• WHAT TO PRODUCE:
Drop the pictures from the entries below, then reproduce the rest exactly.

• SUPPLIED MATERIAL:

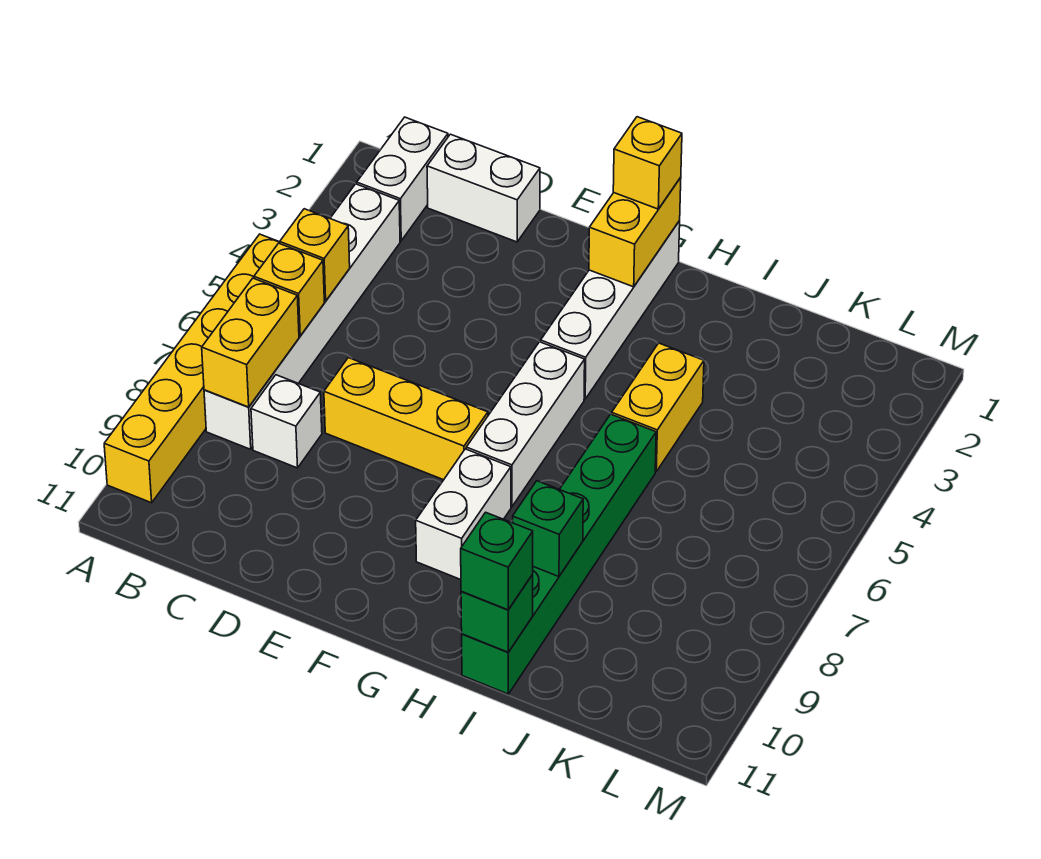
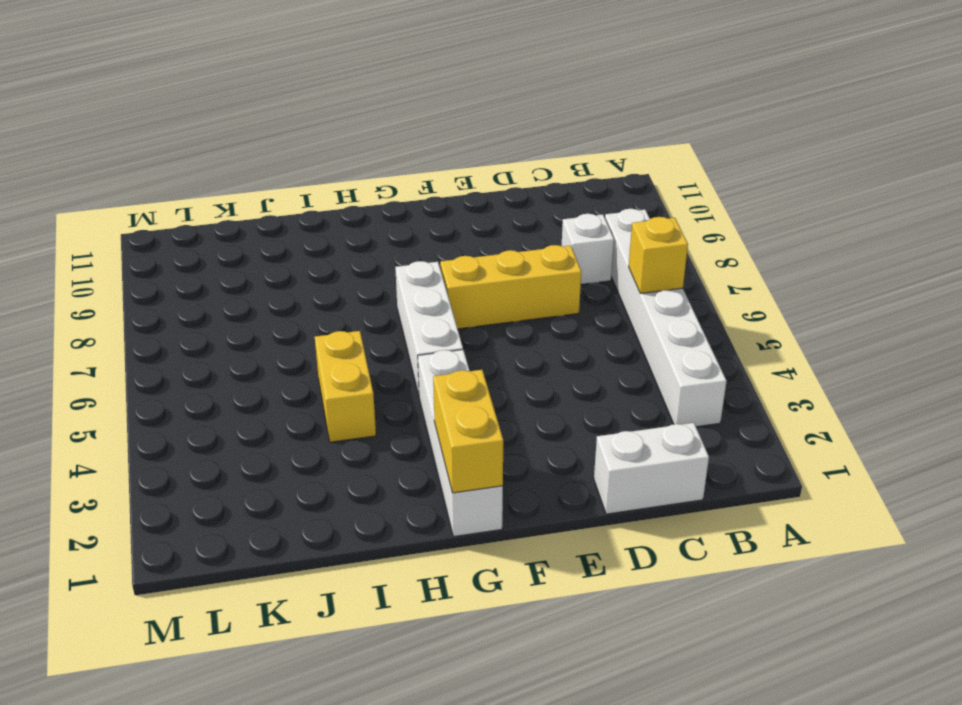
none -> yellow brick A5:A10 level 1
none -> white brick B1:B2 level 1
none -> white brick G8:G9 level 1

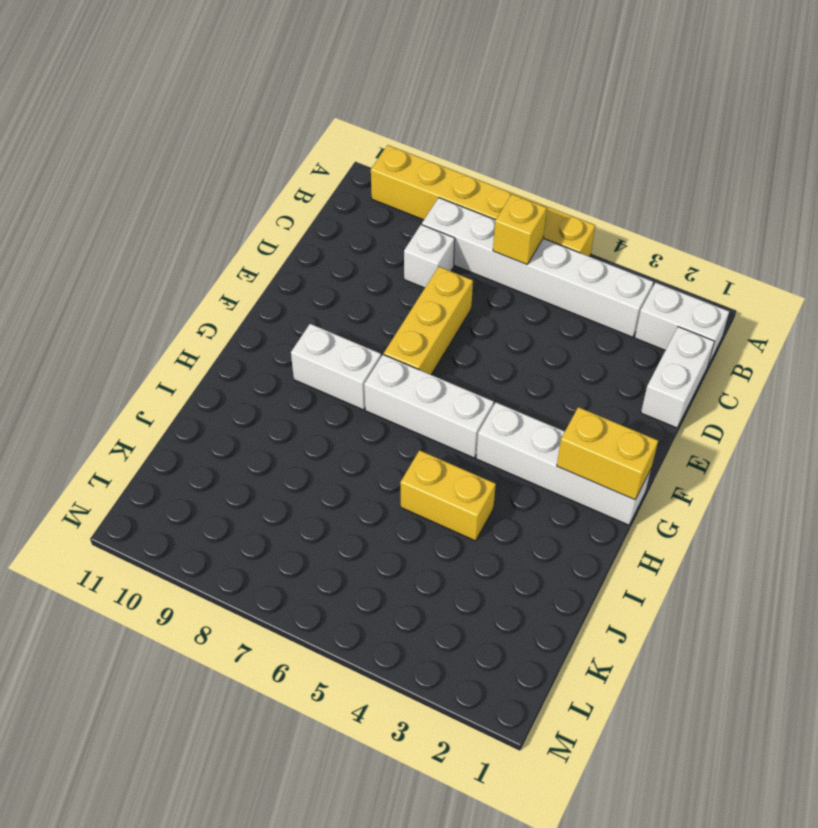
none -> green brick I6:I11 level 1
none -> yellow brick B5 level 2
none -> yellow brick B7:B8 level 2

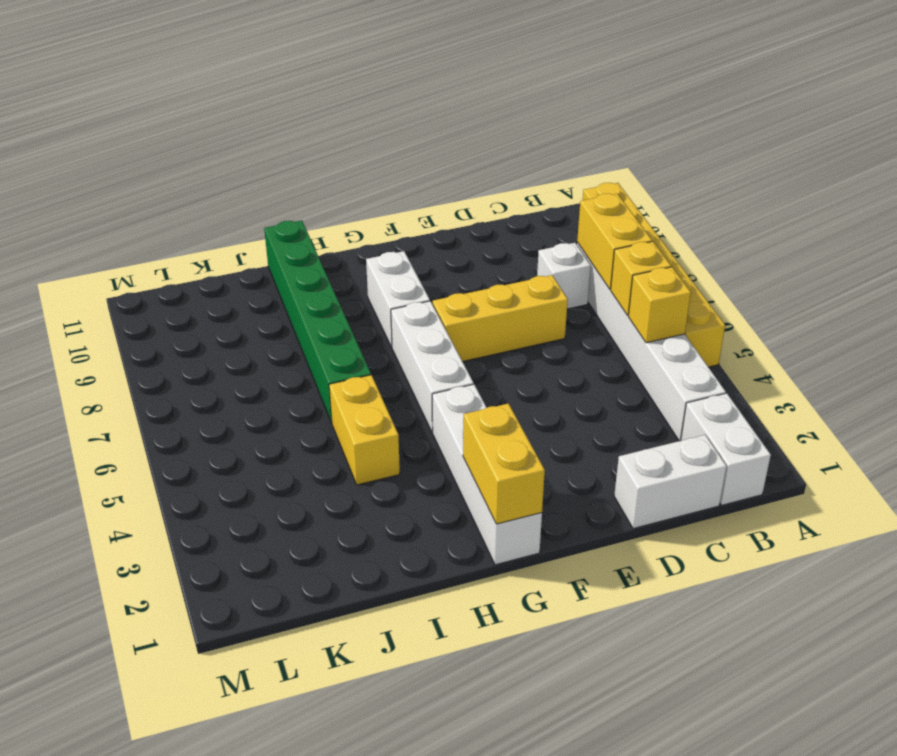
none -> green brick I9 level 2
none -> green brick I11 level 2
none -> yellow brick G1 level 3

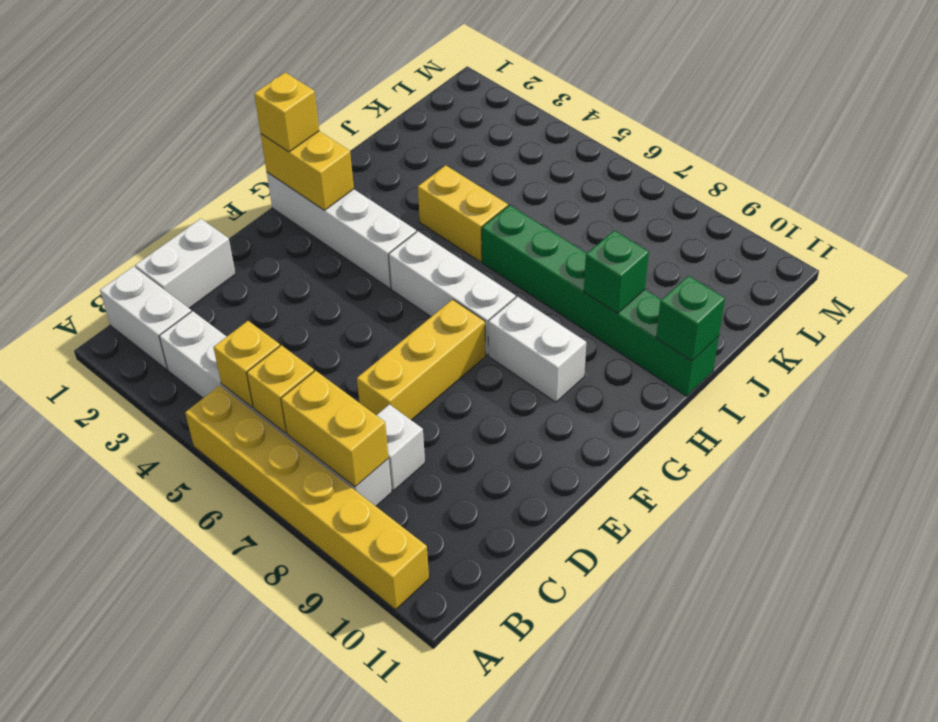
none -> green brick I11 level 3

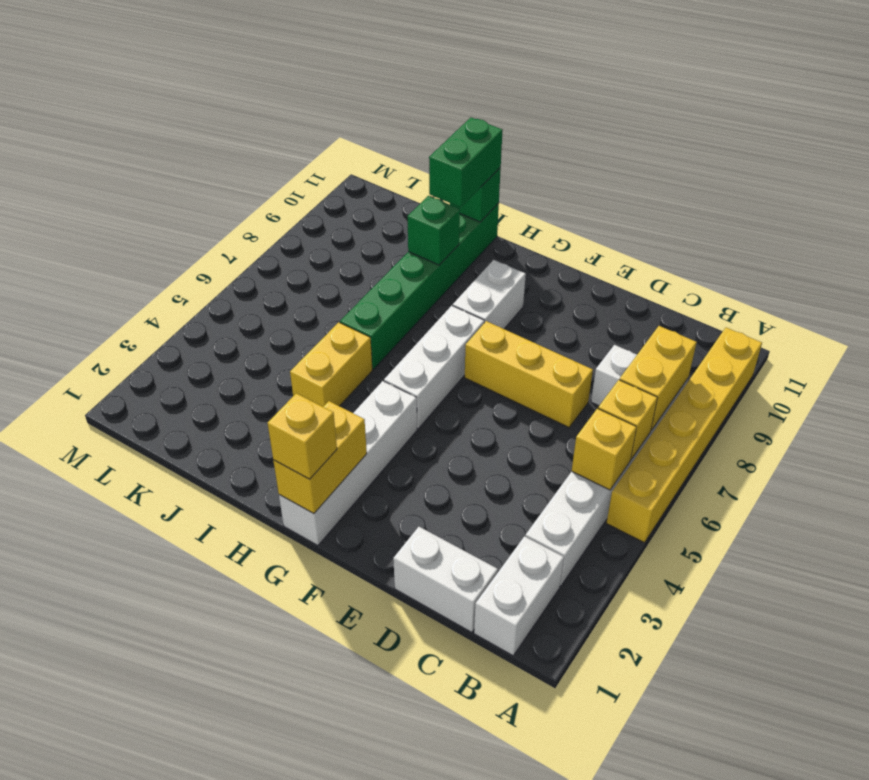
green brick I10:I11 level 3 -> green brick I11 level 3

• EXPECTED OUTPUT:
none -> yellow brick A5:A10 level 1
none -> white brick B1:B2 level 1
none -> white brick G8:G9 level 1

none -> green brick I6:I11 level 1
none -> yellow brick B5 level 2
none -> yellow brick B7:B8 level 2

none -> green brick I9 level 2
none -> green brick I11 level 2
none -> yellow brick G1 level 3

none -> green brick I11 level 3

green brick I10:I11 level 3 -> green brick I11 level 3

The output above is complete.